[Object state change records]
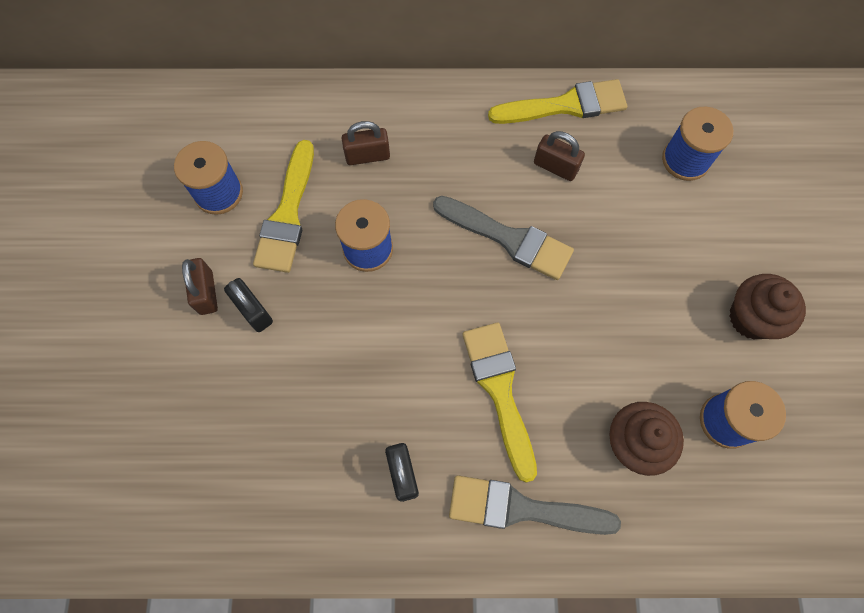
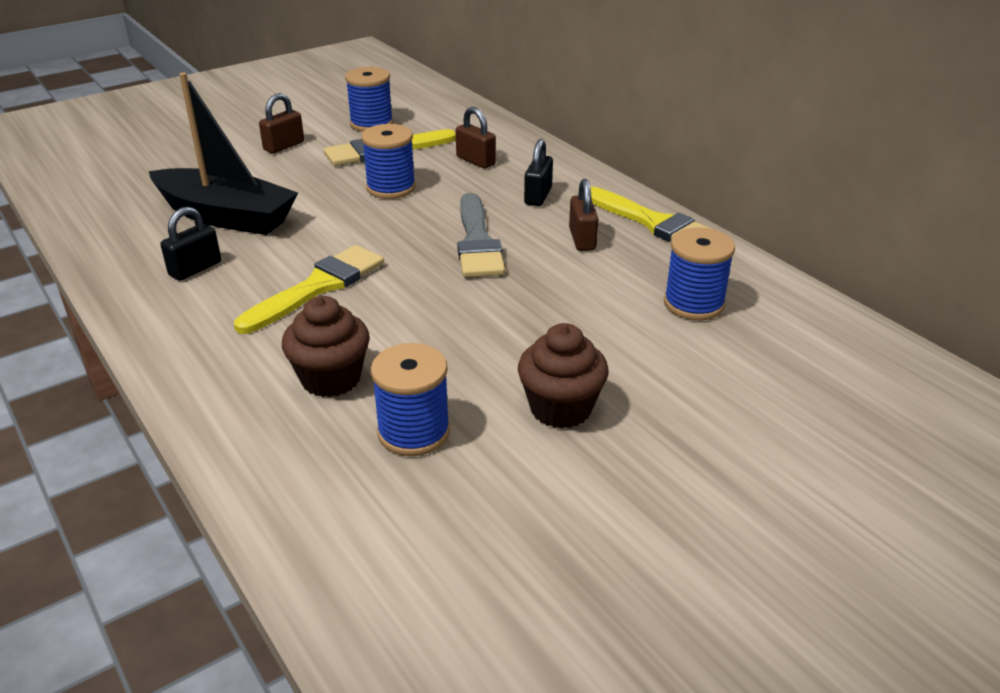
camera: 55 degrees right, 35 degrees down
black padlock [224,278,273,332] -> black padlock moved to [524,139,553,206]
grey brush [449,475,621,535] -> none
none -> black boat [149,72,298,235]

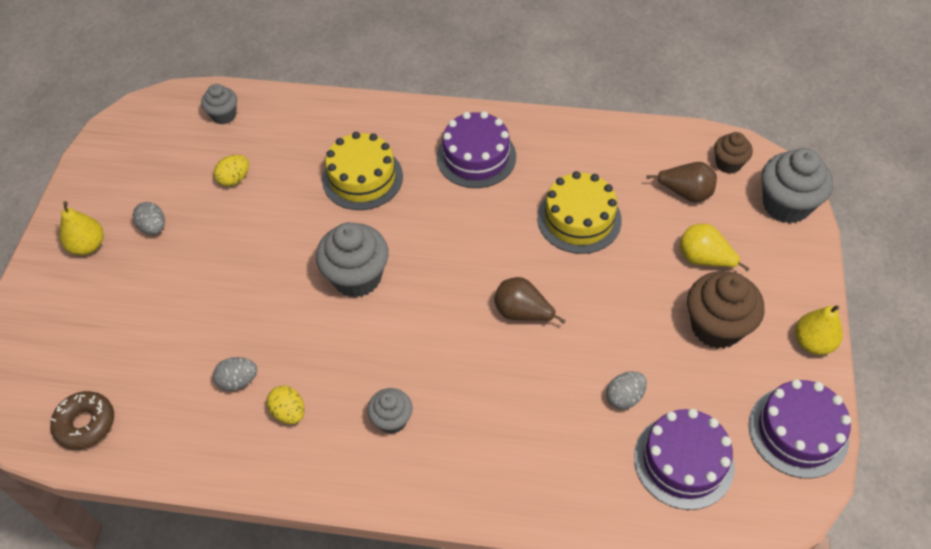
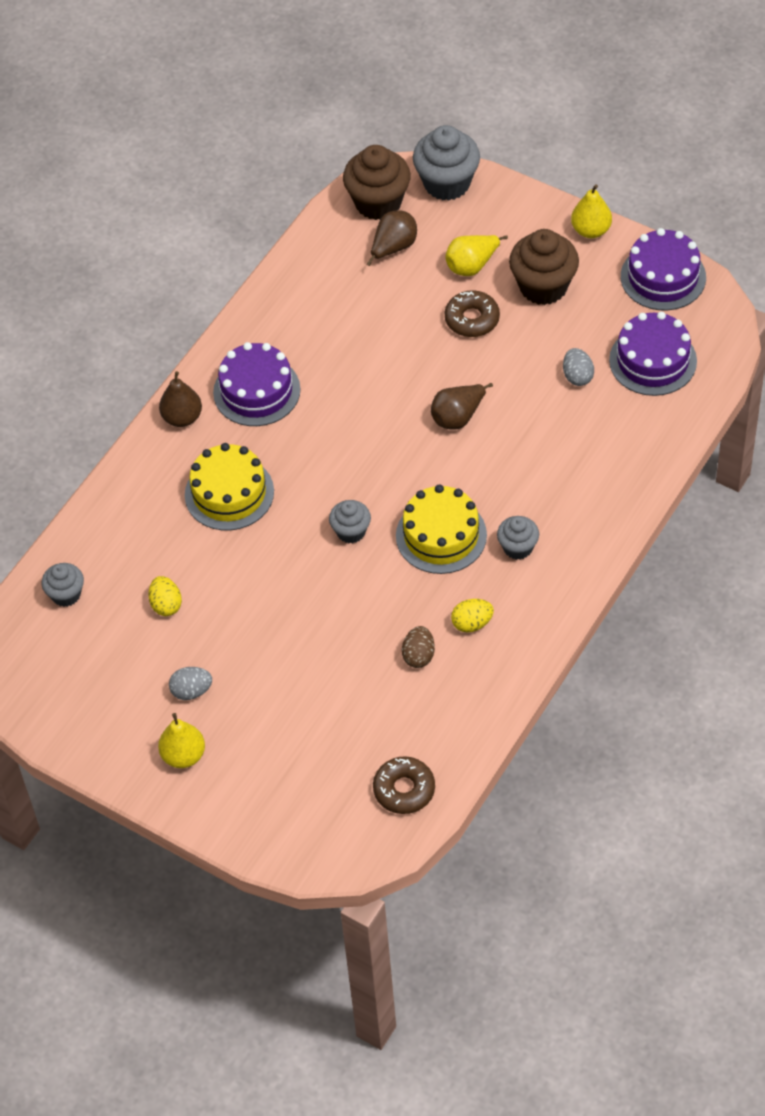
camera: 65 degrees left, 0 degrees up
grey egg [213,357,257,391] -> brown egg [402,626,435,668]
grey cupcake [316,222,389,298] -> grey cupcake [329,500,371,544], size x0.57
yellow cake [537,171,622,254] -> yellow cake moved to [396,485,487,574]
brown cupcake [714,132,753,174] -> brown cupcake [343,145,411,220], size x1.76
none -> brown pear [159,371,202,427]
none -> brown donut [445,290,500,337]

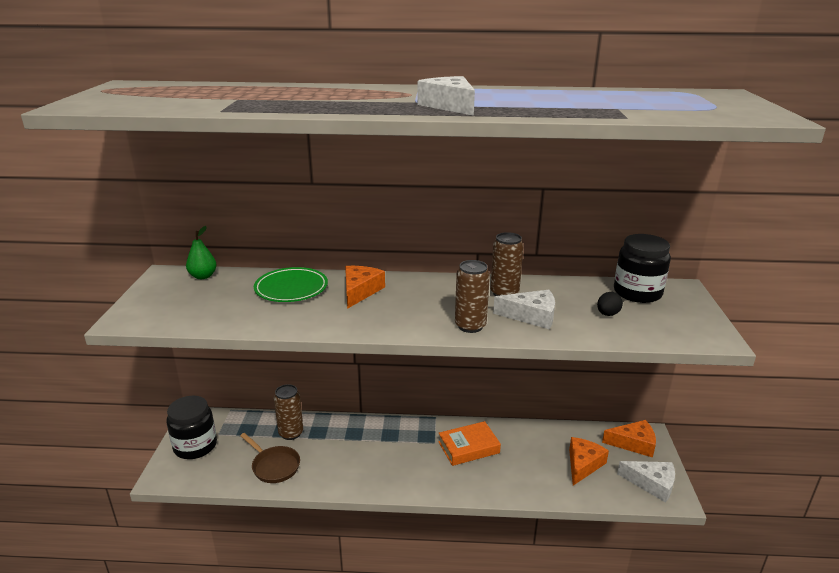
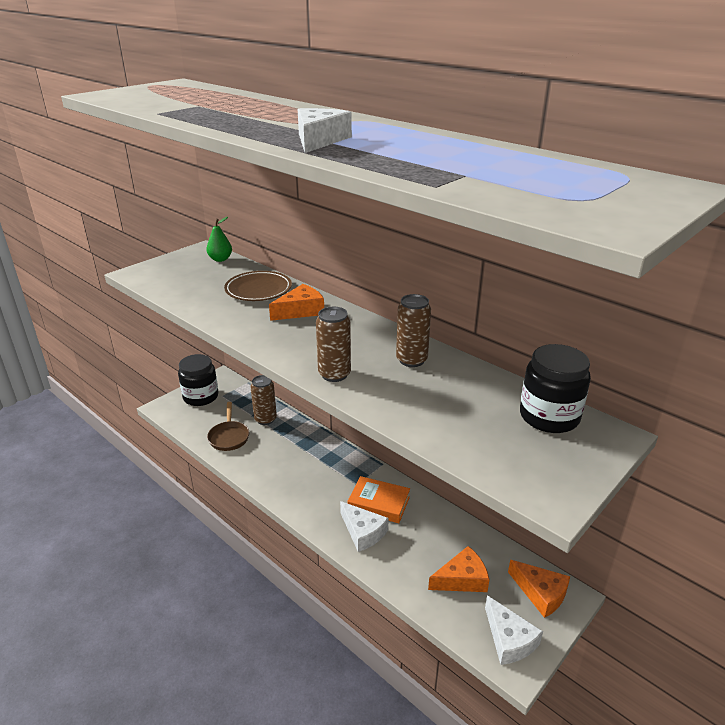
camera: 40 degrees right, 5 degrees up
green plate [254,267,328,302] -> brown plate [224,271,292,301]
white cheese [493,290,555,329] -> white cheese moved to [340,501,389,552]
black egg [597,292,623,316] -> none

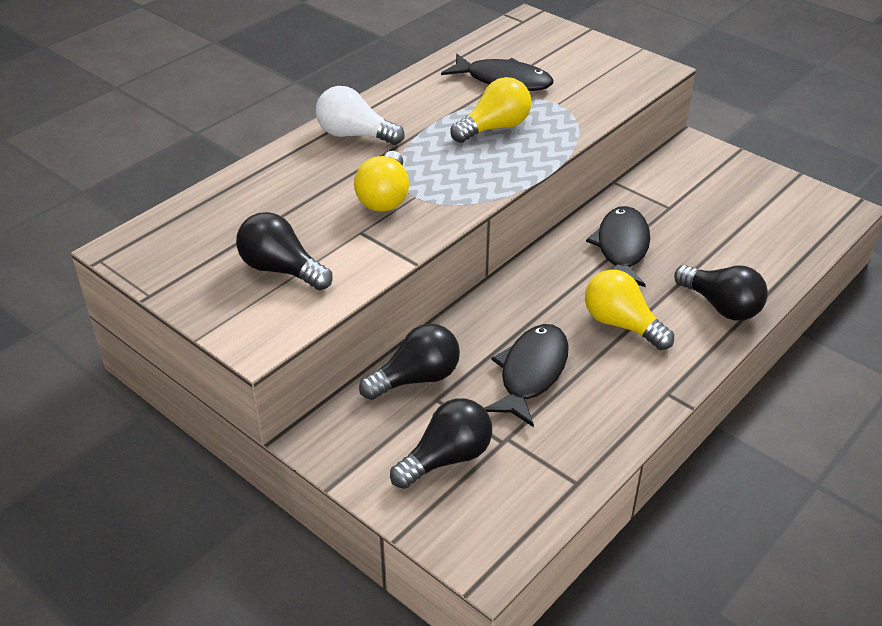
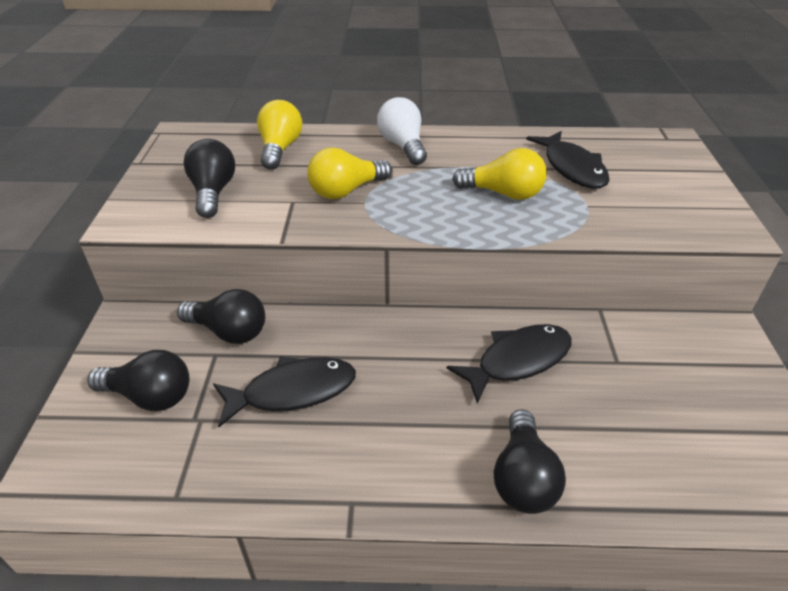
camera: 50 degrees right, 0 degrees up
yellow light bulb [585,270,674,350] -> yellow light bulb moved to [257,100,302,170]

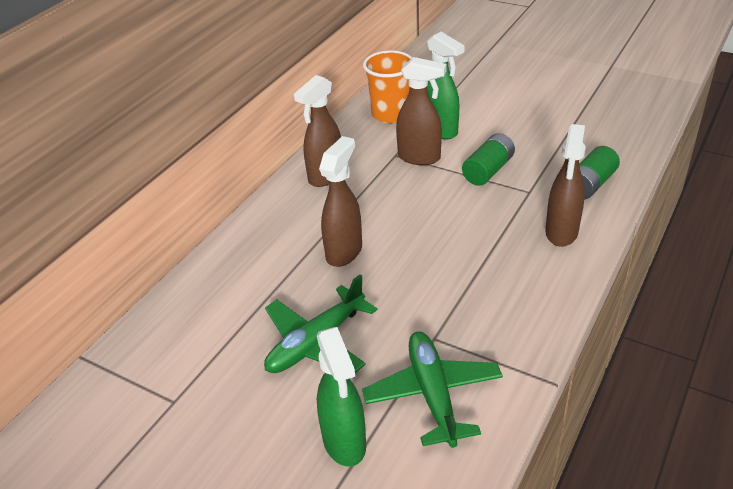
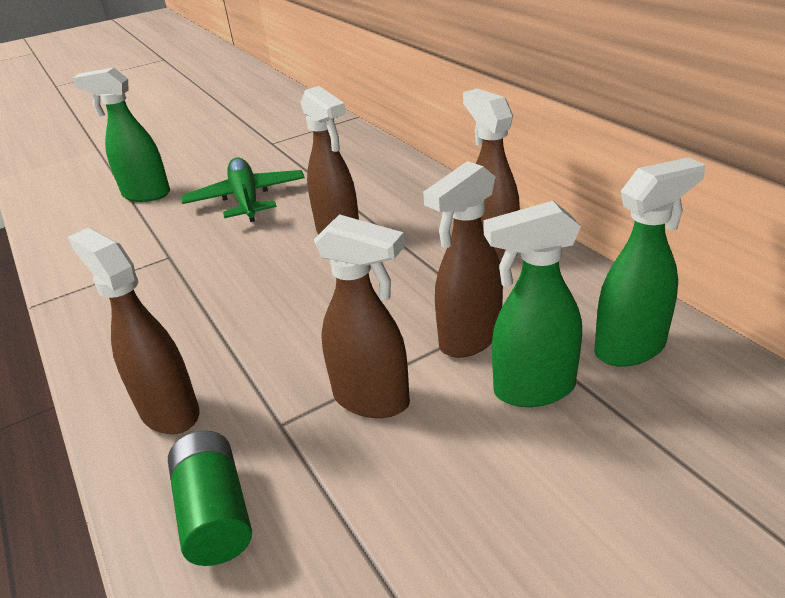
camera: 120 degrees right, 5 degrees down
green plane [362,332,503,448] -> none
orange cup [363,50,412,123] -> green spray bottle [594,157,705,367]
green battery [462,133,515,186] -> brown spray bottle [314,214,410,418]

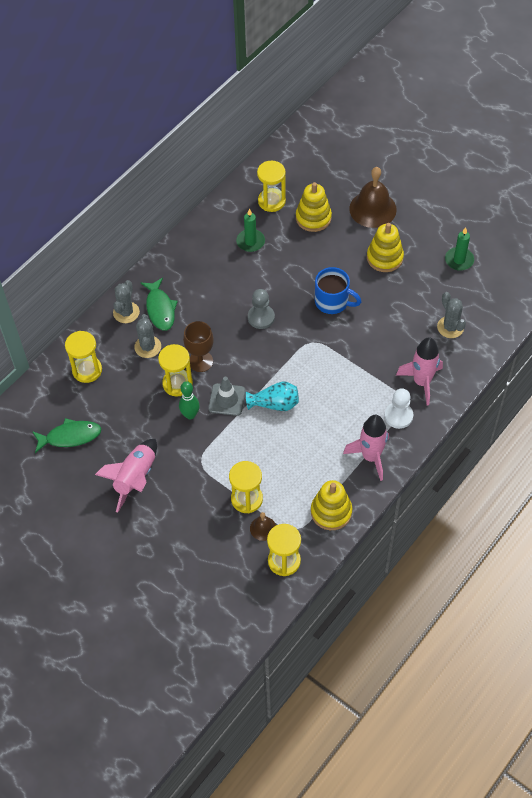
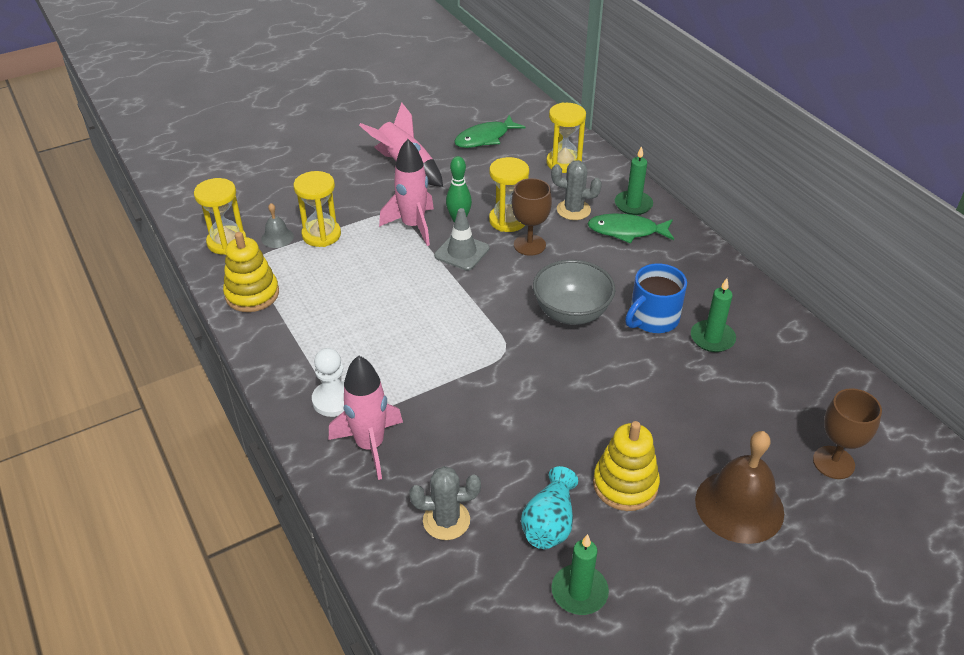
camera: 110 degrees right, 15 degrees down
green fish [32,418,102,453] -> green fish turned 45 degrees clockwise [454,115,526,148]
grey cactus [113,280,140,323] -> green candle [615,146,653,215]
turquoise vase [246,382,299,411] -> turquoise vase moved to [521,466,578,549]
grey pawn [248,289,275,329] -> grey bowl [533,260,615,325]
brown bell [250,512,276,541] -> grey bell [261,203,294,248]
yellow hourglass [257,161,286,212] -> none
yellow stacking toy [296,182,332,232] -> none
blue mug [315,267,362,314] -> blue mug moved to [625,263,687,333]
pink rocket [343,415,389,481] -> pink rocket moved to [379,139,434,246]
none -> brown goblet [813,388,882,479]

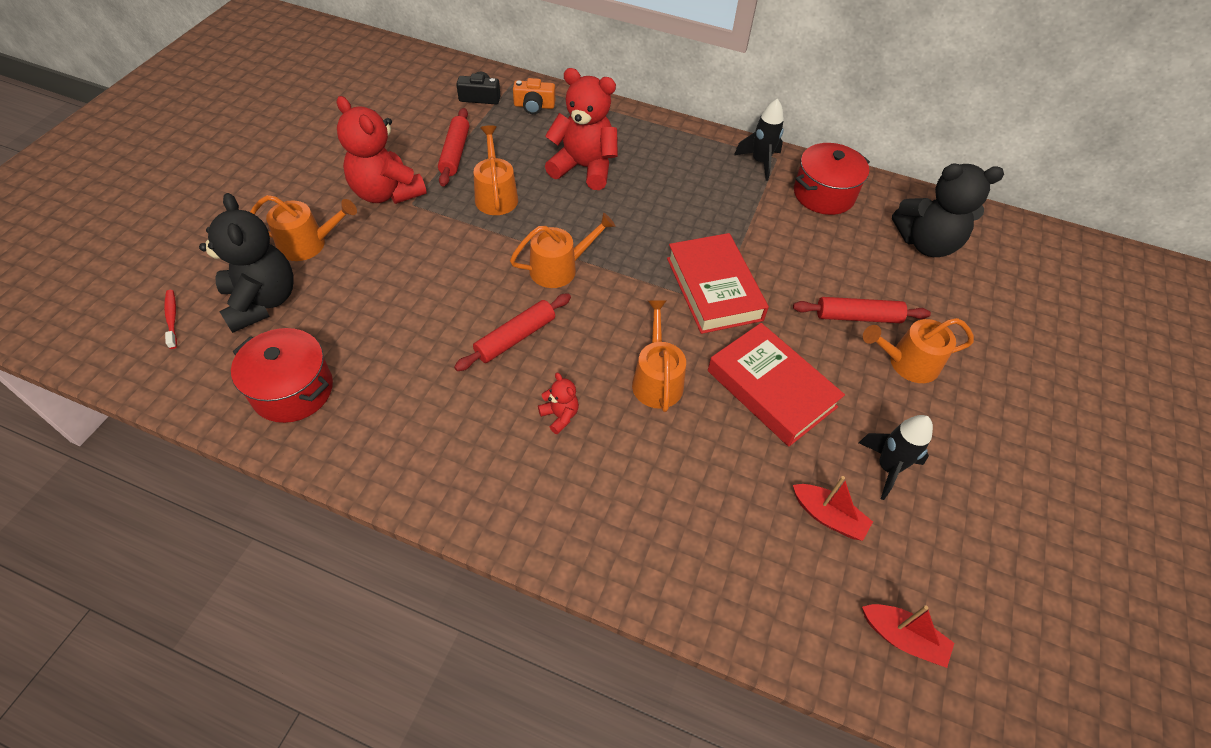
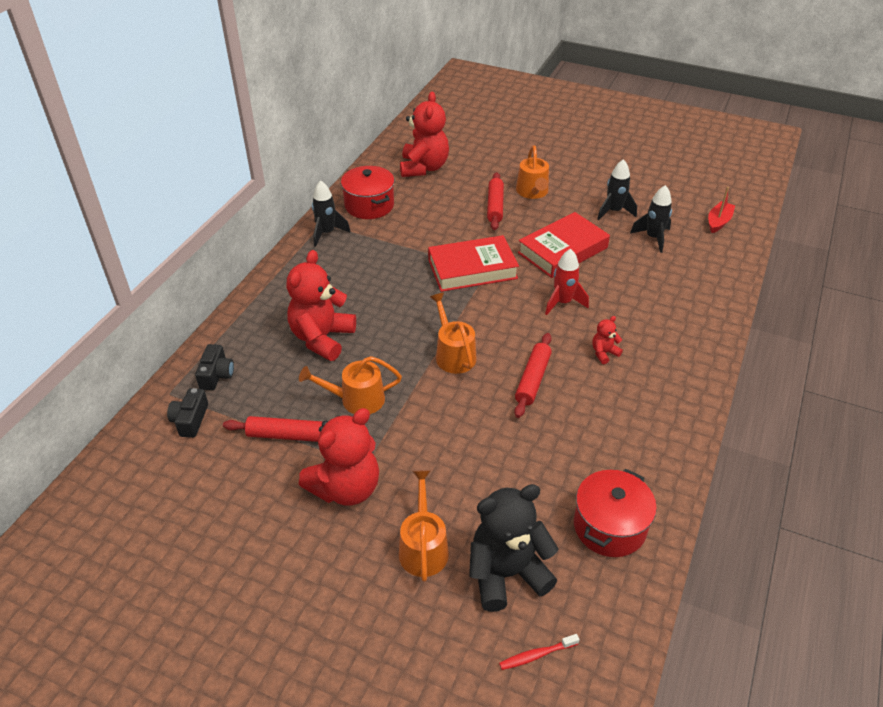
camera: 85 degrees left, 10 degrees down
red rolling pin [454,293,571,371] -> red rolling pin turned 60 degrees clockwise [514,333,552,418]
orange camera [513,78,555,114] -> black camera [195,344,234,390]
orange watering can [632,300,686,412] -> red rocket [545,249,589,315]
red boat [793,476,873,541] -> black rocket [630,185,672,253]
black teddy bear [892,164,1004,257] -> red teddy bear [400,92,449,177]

◆ **WHAT THE TASK ASKS**
A word-for-word copy of all the data, without pictures, is the expected output.

◆ **YOUR RESPONSE**
camera: 55 degrees right, 35 degrees down
black padlock [224,278,273,332] -> black padlock moved to [524,139,553,206]
grey brush [449,475,621,535] -> none
none -> black boat [149,72,298,235]

camera: 65 degrees left, 0 degrees up
grey egg [213,357,257,391] -> brown egg [402,626,435,668]
grey cupcake [316,222,389,298] -> grey cupcake [329,500,371,544], size x0.57
yellow cake [537,171,622,254] -> yellow cake moved to [396,485,487,574]
brown cupcake [714,132,753,174] -> brown cupcake [343,145,411,220], size x1.76
none -> brown pear [159,371,202,427]
none -> brown donut [445,290,500,337]

camera: 40 degrees right, 5 degrees up
green plate [254,267,328,302] -> brown plate [224,271,292,301]
white cheese [493,290,555,329] -> white cheese moved to [340,501,389,552]
black egg [597,292,623,316] -> none

camera: 50 degrees right, 0 degrees up
yellow light bulb [585,270,674,350] -> yellow light bulb moved to [257,100,302,170]

camera: 120 degrees right, 5 degrees down
green plane [362,332,503,448] -> none
orange cup [363,50,412,123] -> green spray bottle [594,157,705,367]
green battery [462,133,515,186] -> brown spray bottle [314,214,410,418]

camera: 110 degrees right, 15 degrees down
green fish [32,418,102,453] -> green fish turned 45 degrees clockwise [454,115,526,148]
grey cactus [113,280,140,323] -> green candle [615,146,653,215]
turquoise vase [246,382,299,411] -> turquoise vase moved to [521,466,578,549]
grey pawn [248,289,275,329] -> grey bowl [533,260,615,325]
brown bell [250,512,276,541] -> grey bell [261,203,294,248]
yellow hourglass [257,161,286,212] -> none
yellow stacking toy [296,182,332,232] -> none
blue mug [315,267,362,314] -> blue mug moved to [625,263,687,333]
pink rocket [343,415,389,481] -> pink rocket moved to [379,139,434,246]
none -> brown goblet [813,388,882,479]

camera: 85 degrees left, 10 degrees down
red rolling pin [454,293,571,371] -> red rolling pin turned 60 degrees clockwise [514,333,552,418]
orange camera [513,78,555,114] -> black camera [195,344,234,390]
orange watering can [632,300,686,412] -> red rocket [545,249,589,315]
red boat [793,476,873,541] -> black rocket [630,185,672,253]
black teddy bear [892,164,1004,257] -> red teddy bear [400,92,449,177]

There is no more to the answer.